## Entries provided:
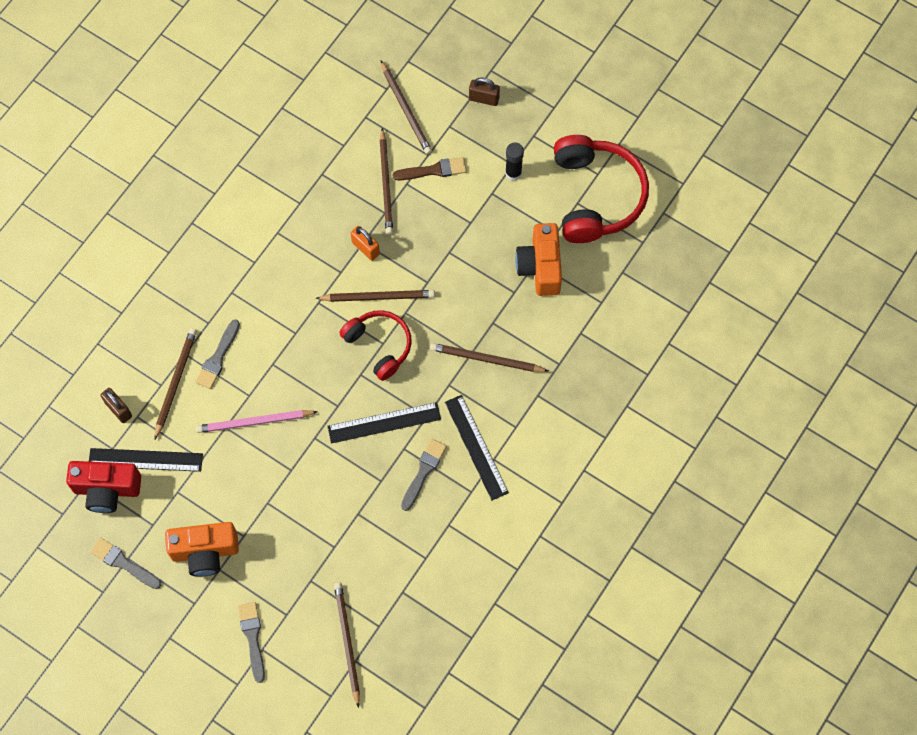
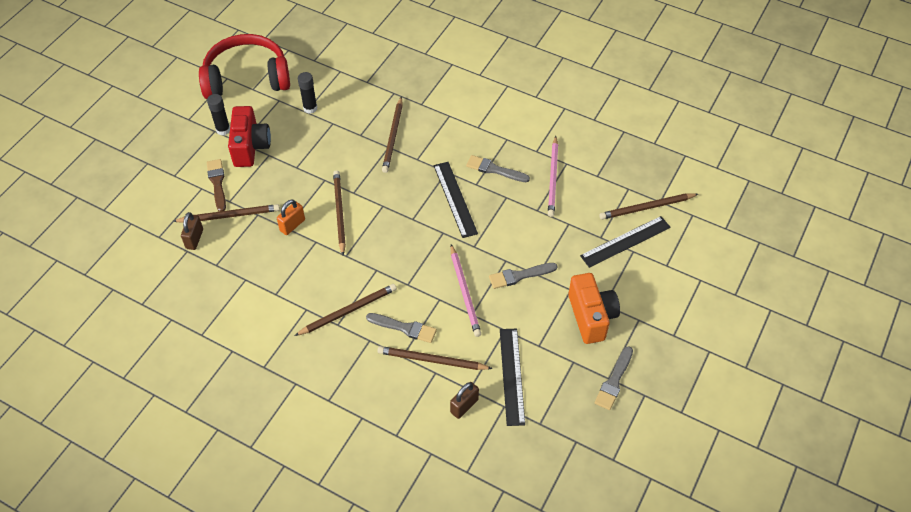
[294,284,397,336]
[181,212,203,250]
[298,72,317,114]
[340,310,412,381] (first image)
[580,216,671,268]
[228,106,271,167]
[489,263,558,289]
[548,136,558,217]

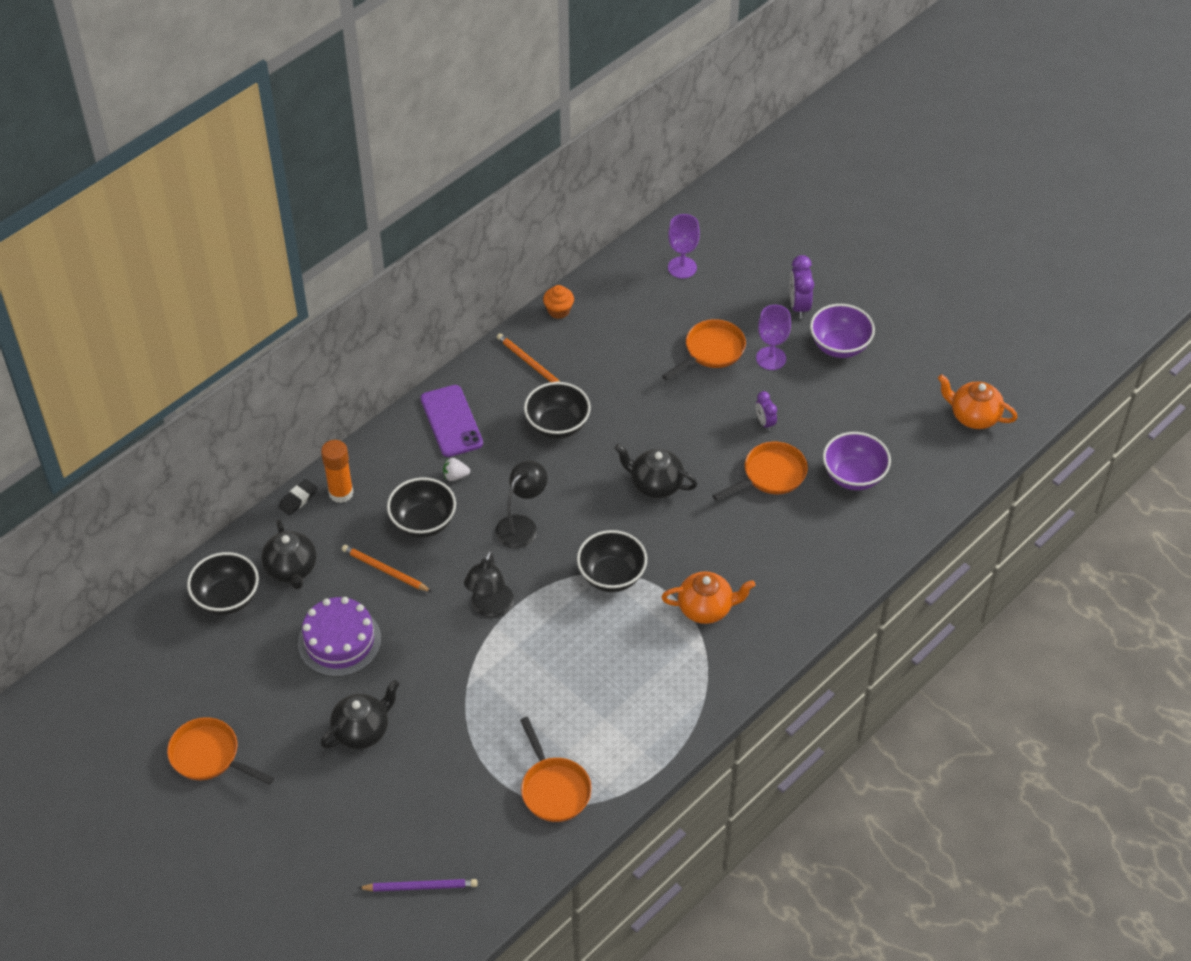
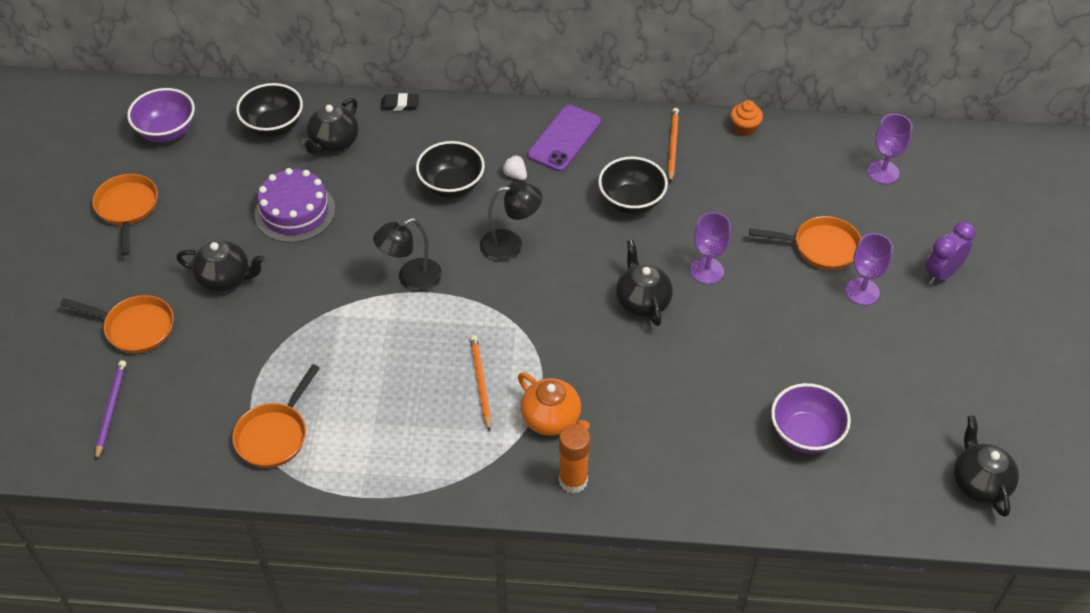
[127,88,195,142]
[954,415,1019,517]
[756,391,777,431] (first image)
[559,424,590,493]
[60,295,174,354]
[577,530,647,592] (first image)
[470,335,491,432]
[95,360,126,461]
[691,212,731,284]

## Try it:
Copy out the entries above in full and exactly, skipping every picture.

## Response:
[294,284,397,336]
[181,212,203,250]
[298,72,317,114]
[340,310,412,381] (first image)
[580,216,671,268]
[228,106,271,167]
[489,263,558,289]
[548,136,558,217]

[127,88,195,142]
[954,415,1019,517]
[756,391,777,431] (first image)
[559,424,590,493]
[60,295,174,354]
[577,530,647,592] (first image)
[470,335,491,432]
[95,360,126,461]
[691,212,731,284]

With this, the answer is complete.